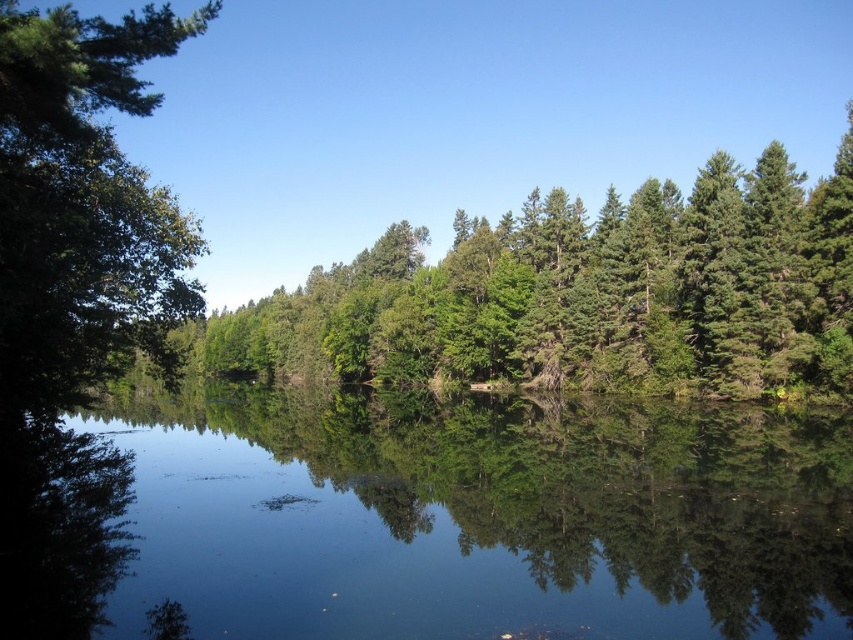
Based on the photo, can you confirm if transparent water at center is positioned to the left of green leafy trees at upper center?

Yes, transparent water at center is to the left of green leafy trees at upper center.

Does transparent water at center appear under green leafy trees at upper center?

Correct, transparent water at center is located below green leafy trees at upper center.

Measure the distance between transparent water at center and camera.

A distance of 9.17 meters exists between transparent water at center and camera.

Where is `transparent water at center`? The width and height of the screenshot is (853, 640). transparent water at center is located at coordinates (477, 516).

Based on the photo, is green leafy trees at upper center shorter than green leafy tree at left?

Yes.

Is point (639, 257) positioned in front of point (94, 275)?

No, it is behind (94, 275).

Which is behind, point (469, 298) or point (70, 465)?

Positioned behind is point (469, 298).

This screenshot has width=853, height=640. I want to click on green leafy trees at upper center, so click(589, 294).

Between point (277, 416) and point (28, 289), which one is positioned behind?

The point (277, 416) is more distant.

Does transparent water at center have a larger size compared to green leafy tree at left?

Incorrect, transparent water at center is not larger than green leafy tree at left.

Which is behind, point (693, 444) or point (49, 230)?

The point (693, 444) is more distant.

Where is `transparent water at center`? This screenshot has width=853, height=640. transparent water at center is located at coordinates (477, 516).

::::

● **Activity**: Reproduce the whole listing above word for word, leaving out the picture.

● **Result below**:
Based on the photo, can you confirm if transparent water at center is positioned to the left of green leafy trees at upper center?

Yes, transparent water at center is to the left of green leafy trees at upper center.

Does transparent water at center appear under green leafy trees at upper center?

Correct, transparent water at center is located below green leafy trees at upper center.

Measure the distance between transparent water at center and camera.

A distance of 9.17 meters exists between transparent water at center and camera.

Where is `transparent water at center`? The width and height of the screenshot is (853, 640). transparent water at center is located at coordinates (477, 516).

Based on the photo, is green leafy trees at upper center shorter than green leafy tree at left?

Yes.

Is point (639, 257) positioned in front of point (94, 275)?

No, it is behind (94, 275).

Which is behind, point (469, 298) or point (70, 465)?

Positioned behind is point (469, 298).

This screenshot has width=853, height=640. I want to click on green leafy trees at upper center, so click(589, 294).

Between point (277, 416) and point (28, 289), which one is positioned behind?

The point (277, 416) is more distant.

Does transparent water at center have a larger size compared to green leafy tree at left?

Incorrect, transparent water at center is not larger than green leafy tree at left.

Which is behind, point (693, 444) or point (49, 230)?

The point (693, 444) is more distant.

Where is `transparent water at center`? This screenshot has width=853, height=640. transparent water at center is located at coordinates (477, 516).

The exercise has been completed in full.